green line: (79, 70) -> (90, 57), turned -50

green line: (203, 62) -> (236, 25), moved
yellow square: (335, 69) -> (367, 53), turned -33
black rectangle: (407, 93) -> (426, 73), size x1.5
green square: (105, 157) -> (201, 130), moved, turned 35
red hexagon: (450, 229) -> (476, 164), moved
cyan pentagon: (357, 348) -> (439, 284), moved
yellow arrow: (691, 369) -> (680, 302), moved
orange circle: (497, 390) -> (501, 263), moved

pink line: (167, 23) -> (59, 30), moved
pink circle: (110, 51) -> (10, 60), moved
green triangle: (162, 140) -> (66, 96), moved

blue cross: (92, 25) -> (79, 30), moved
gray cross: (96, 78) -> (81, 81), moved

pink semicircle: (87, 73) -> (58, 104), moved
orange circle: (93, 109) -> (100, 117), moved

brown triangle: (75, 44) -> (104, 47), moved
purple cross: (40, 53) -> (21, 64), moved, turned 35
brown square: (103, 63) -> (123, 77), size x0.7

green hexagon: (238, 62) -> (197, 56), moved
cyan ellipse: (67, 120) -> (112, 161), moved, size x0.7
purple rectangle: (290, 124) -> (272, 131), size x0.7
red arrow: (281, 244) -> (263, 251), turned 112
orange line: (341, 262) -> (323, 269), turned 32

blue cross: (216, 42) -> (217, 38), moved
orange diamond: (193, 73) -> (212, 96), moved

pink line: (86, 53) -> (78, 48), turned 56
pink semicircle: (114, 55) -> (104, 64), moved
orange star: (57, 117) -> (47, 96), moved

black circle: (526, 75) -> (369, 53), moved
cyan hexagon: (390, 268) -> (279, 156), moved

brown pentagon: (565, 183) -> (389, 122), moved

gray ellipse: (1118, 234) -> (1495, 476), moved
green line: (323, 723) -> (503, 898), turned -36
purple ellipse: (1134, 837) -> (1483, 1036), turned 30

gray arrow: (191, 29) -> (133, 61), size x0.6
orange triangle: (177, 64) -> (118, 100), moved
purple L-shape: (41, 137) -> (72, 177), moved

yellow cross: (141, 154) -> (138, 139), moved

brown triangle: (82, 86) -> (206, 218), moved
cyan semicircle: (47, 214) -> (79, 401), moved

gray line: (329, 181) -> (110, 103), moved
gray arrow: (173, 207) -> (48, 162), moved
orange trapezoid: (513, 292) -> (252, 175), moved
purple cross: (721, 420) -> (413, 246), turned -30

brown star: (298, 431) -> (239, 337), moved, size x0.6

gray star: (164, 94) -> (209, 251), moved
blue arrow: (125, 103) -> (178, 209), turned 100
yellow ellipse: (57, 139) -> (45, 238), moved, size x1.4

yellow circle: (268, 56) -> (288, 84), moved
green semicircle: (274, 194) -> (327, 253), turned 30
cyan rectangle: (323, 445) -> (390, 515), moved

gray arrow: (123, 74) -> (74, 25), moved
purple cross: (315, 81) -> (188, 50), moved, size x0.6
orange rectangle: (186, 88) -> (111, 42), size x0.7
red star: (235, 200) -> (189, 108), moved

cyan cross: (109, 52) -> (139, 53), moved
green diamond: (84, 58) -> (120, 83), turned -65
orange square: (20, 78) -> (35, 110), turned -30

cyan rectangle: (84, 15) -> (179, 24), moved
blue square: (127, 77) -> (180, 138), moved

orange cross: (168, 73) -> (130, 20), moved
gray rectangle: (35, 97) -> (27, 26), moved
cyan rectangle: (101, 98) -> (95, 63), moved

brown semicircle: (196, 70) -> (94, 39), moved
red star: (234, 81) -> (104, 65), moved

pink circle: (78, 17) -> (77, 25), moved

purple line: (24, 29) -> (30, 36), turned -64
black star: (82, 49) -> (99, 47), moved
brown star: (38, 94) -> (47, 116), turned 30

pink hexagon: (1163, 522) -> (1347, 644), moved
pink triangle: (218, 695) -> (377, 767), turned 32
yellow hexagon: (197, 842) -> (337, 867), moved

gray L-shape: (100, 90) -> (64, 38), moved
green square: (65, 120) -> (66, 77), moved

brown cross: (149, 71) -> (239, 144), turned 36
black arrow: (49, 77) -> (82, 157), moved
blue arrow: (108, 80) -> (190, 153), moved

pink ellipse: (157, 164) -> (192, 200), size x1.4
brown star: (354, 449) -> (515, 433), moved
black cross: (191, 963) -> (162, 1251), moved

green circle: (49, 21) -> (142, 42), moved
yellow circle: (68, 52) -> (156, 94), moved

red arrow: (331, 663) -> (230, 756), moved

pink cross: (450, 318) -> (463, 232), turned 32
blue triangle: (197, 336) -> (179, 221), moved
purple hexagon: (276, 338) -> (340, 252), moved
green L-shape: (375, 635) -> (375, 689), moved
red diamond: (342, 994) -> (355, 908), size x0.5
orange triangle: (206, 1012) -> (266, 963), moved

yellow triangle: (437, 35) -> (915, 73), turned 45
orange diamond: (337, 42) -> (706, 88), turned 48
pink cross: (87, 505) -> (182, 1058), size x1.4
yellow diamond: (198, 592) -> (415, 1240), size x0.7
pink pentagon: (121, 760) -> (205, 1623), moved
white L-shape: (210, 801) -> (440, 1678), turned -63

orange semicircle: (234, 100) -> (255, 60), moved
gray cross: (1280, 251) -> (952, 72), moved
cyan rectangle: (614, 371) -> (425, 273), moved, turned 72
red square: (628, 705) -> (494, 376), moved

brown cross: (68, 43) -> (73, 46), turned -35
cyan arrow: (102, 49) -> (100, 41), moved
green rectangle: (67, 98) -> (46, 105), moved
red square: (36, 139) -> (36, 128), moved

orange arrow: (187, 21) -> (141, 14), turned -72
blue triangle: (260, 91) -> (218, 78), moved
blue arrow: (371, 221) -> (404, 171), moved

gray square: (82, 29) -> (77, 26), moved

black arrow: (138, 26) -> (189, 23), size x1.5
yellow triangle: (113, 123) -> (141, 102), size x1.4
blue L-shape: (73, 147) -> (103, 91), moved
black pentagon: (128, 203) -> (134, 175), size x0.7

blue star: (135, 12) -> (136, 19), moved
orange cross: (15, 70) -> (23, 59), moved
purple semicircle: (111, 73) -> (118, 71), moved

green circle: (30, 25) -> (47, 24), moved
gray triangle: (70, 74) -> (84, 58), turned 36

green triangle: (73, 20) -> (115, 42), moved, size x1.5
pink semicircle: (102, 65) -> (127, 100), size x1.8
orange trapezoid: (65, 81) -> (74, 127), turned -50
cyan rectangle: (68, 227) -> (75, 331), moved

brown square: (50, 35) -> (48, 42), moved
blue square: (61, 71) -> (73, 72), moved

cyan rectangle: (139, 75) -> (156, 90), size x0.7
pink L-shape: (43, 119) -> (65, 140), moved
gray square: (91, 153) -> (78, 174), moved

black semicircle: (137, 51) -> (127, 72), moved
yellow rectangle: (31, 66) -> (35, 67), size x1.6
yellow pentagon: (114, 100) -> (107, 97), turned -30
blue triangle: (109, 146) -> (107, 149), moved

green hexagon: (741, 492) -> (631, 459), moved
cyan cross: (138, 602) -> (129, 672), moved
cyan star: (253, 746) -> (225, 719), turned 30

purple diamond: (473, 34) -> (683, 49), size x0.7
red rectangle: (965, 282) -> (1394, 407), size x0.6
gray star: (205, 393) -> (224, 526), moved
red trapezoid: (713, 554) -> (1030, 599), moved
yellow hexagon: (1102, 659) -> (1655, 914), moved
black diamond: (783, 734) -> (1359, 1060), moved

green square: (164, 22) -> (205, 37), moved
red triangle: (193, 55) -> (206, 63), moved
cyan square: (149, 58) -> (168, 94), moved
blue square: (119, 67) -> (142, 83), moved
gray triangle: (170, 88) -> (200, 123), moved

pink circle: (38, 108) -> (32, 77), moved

REQUIRED WORK → Of the lines above, retype only those from the line containing "green circle: (30, 25) -> (47, 24), moved" through the line containing "yellow pentagon: (114, 100)", including both, exactly.

RESPONSE BELOW →
green circle: (30, 25) -> (47, 24), moved
gray triangle: (70, 74) -> (84, 58), turned 36

green triangle: (73, 20) -> (115, 42), moved, size x1.5
pink semicircle: (102, 65) -> (127, 100), size x1.8
orange trapezoid: (65, 81) -> (74, 127), turned -50
cyan rectangle: (68, 227) -> (75, 331), moved

brown square: (50, 35) -> (48, 42), moved
blue square: (61, 71) -> (73, 72), moved

cyan rectangle: (139, 75) -> (156, 90), size x0.7
pink L-shape: (43, 119) -> (65, 140), moved
gray square: (91, 153) -> (78, 174), moved

black semicircle: (137, 51) -> (127, 72), moved
yellow rectangle: (31, 66) -> (35, 67), size x1.6
yellow pentagon: (114, 100) -> (107, 97), turned -30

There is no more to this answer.